Only the lines that hold the word "camera" are wanted from this listing.

:: Data shown ::

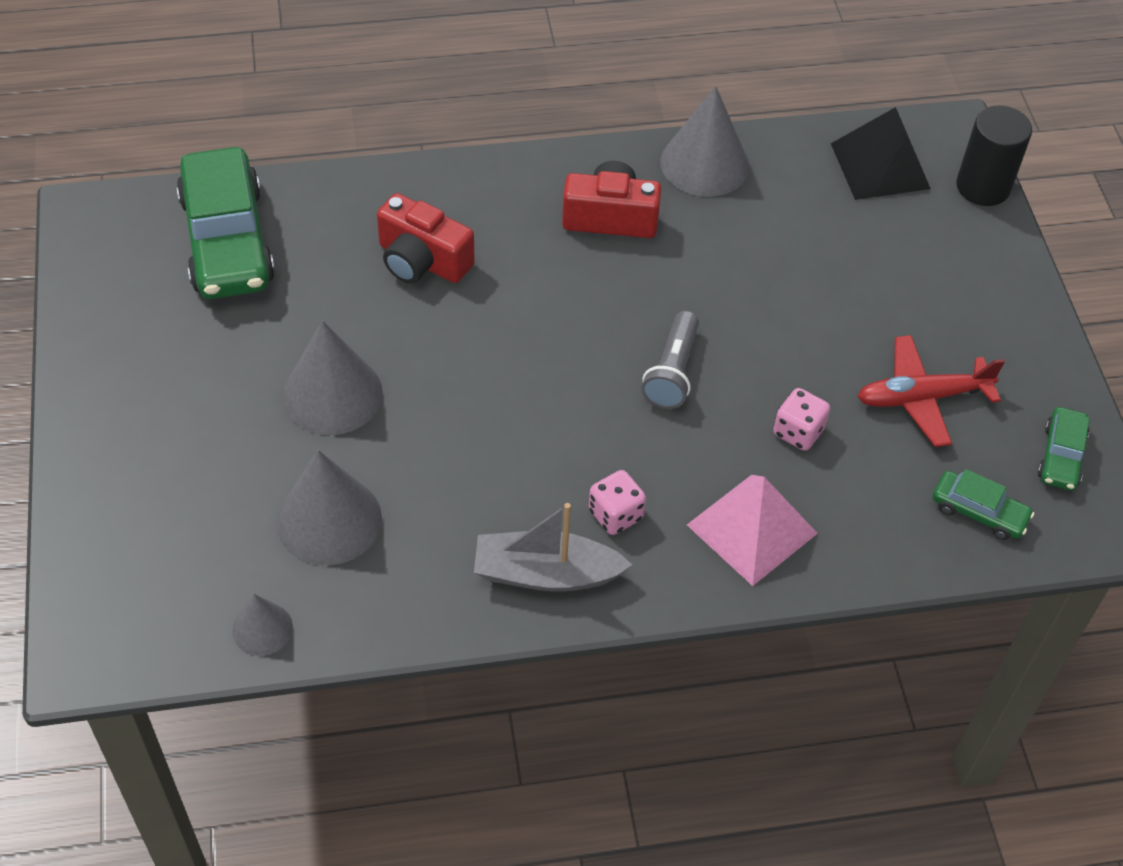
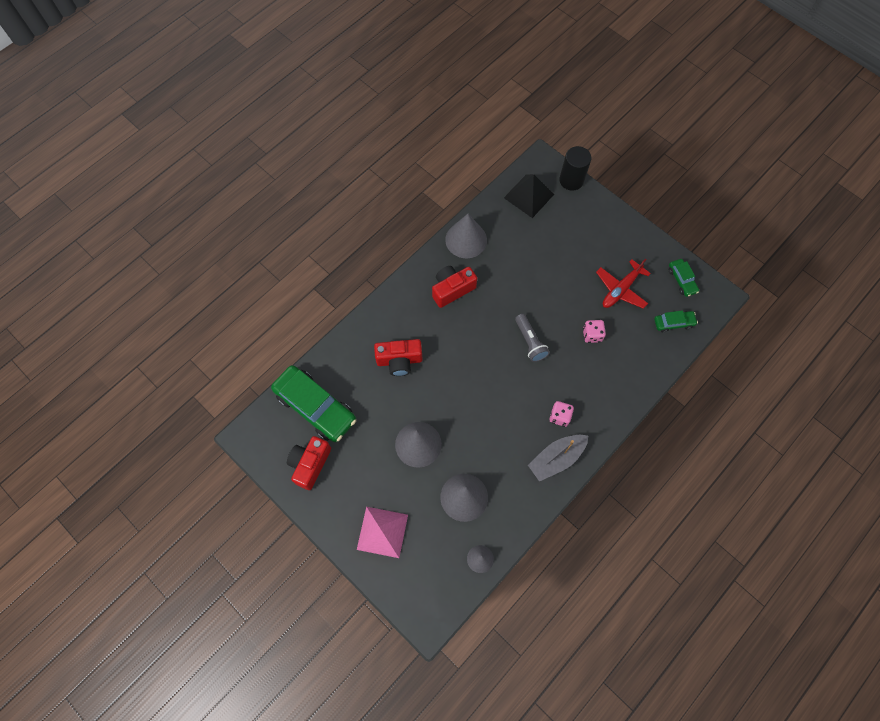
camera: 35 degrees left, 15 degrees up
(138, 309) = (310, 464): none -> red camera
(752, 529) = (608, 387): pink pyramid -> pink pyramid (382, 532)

:::

*Solved problem:*
camera: 35 degrees left, 15 degrees up
(138, 309) = (310, 464): none -> red camera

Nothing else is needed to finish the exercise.